* Data excerpts

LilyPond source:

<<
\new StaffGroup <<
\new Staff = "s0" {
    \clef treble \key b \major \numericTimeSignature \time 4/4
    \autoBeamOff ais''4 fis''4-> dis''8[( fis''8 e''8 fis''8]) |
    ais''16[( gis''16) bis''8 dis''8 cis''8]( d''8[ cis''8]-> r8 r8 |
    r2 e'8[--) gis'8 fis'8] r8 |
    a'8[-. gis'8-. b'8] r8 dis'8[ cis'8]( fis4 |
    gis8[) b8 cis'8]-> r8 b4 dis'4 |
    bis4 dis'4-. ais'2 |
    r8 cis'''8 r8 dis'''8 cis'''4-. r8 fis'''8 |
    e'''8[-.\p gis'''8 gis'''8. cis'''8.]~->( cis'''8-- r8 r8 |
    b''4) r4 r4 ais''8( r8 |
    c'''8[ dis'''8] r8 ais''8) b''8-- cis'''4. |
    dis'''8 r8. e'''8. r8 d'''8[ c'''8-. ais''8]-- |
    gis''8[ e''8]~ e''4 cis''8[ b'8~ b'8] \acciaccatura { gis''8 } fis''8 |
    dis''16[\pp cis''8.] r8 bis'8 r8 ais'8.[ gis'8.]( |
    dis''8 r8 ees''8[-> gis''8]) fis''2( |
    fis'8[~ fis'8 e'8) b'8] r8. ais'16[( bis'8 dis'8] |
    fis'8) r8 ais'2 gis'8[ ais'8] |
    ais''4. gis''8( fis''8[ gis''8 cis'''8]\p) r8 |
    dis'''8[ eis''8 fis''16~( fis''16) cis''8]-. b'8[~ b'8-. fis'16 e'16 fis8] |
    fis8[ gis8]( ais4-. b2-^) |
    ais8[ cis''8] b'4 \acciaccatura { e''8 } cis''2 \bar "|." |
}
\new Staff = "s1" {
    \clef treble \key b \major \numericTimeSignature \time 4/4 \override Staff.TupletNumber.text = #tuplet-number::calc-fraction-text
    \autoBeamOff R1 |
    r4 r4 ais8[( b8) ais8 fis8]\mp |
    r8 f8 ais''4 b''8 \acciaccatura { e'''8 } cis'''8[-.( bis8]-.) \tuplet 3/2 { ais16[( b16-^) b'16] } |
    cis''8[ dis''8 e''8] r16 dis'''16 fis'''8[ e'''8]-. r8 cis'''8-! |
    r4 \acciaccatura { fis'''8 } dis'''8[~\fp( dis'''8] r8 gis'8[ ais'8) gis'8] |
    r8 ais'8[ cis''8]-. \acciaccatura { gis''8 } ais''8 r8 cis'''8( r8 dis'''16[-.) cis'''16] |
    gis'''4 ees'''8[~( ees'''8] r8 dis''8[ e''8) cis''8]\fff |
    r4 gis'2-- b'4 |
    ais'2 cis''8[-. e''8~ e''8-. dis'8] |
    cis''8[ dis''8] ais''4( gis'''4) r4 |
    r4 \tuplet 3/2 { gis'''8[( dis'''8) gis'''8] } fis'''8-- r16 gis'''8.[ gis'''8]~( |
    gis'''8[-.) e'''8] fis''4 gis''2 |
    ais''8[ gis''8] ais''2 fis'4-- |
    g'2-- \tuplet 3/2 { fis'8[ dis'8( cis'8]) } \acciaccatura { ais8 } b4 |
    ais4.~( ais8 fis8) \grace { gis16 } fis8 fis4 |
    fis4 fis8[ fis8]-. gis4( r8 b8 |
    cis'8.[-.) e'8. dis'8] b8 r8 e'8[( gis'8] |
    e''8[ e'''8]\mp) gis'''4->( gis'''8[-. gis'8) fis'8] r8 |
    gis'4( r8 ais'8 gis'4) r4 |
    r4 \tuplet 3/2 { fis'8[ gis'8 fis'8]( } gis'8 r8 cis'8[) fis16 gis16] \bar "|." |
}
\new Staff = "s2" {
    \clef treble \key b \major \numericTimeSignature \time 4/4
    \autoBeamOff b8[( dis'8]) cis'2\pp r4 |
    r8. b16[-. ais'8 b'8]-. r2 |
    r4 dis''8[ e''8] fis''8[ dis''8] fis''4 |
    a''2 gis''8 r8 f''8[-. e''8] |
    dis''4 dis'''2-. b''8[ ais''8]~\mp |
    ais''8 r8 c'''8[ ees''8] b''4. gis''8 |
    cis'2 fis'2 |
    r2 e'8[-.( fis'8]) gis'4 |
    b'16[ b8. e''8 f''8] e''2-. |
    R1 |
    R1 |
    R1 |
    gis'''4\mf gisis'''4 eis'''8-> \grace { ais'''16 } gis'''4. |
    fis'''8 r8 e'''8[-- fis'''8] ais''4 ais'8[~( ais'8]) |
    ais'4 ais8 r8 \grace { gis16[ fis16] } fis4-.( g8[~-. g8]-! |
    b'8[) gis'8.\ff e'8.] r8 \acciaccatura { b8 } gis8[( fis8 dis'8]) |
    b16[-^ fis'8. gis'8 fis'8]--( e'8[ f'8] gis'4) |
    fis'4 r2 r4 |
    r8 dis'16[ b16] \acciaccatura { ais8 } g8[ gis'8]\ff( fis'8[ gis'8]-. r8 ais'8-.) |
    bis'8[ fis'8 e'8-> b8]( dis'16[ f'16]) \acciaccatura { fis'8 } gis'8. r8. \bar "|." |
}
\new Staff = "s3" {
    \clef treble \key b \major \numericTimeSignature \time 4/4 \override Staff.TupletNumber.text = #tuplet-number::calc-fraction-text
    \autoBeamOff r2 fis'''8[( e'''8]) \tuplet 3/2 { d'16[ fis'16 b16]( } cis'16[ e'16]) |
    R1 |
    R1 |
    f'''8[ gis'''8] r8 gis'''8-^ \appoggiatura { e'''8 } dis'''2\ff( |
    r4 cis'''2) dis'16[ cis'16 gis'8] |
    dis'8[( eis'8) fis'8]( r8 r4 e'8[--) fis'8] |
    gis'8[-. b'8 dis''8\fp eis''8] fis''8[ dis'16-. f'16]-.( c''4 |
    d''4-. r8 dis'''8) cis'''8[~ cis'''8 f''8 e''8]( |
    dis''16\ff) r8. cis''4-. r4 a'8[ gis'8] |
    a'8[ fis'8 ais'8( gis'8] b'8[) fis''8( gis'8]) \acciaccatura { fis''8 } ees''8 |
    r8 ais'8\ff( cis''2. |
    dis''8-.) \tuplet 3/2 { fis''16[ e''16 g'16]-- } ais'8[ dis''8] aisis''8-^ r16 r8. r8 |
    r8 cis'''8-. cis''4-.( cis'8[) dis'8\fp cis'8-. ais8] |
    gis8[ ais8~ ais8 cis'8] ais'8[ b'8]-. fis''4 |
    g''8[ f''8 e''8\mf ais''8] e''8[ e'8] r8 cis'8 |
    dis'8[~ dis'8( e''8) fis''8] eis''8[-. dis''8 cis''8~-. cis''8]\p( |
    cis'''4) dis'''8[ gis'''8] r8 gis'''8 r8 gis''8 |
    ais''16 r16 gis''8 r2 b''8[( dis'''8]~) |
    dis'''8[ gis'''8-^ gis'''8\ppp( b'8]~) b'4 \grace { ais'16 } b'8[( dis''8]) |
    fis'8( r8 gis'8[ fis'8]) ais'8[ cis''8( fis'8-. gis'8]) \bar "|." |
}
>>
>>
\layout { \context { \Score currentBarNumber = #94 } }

* The task
Extract every line of the listing that contains the word "autoBeamOff", matching case exactly.

* Result of the exercise
    \autoBeamOff ais''4 fis''4-> dis''8[( fis''8 e''8 fis''8]) |
    \autoBeamOff R1 |
    \autoBeamOff b8[( dis'8]) cis'2\pp r4 |
    \autoBeamOff r2 fis'''8[( e'''8]) \tuplet 3/2 { d'16[ fis'16 b16]( } cis'16[ e'16]) |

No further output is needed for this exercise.